*WHAT YOU WILL DO*
Set down the data below exactly; pictures stay out.

*INFORMATION SUPPLIED*
-- Opening Marker --
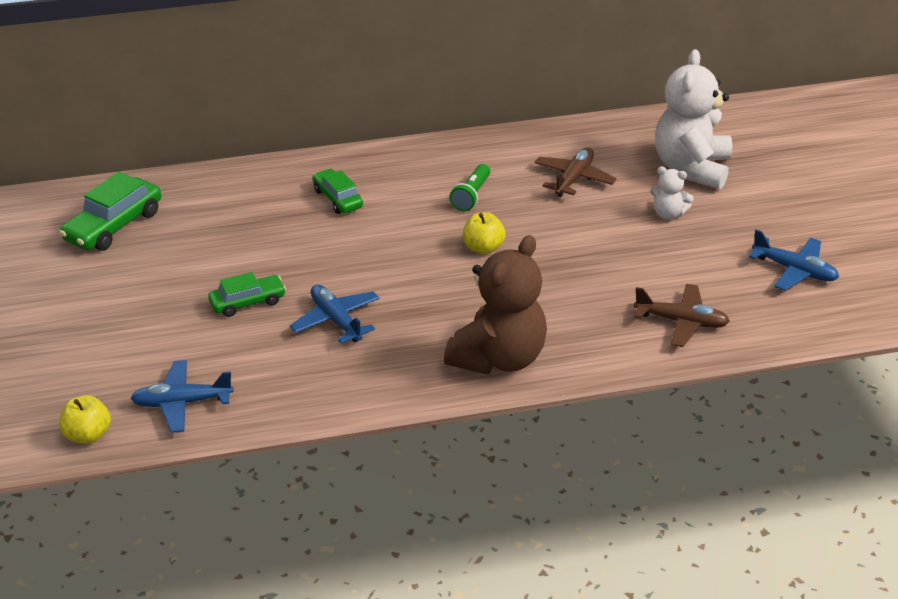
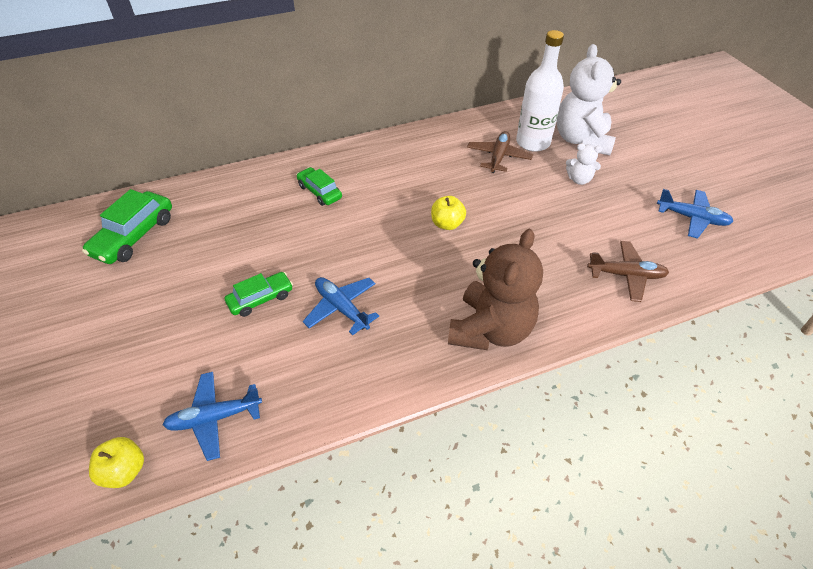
camera: 10 degrees left, 10 degrees up
(471, 196) = (425, 179): green flashlight -> none
(625, 165) = (533, 142): none -> white bottle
-- Closing Marker --
*PROBLEM SOLUTION*
camera: 10 degrees left, 10 degrees up
(471, 196) = (425, 179): green flashlight -> none
(625, 165) = (533, 142): none -> white bottle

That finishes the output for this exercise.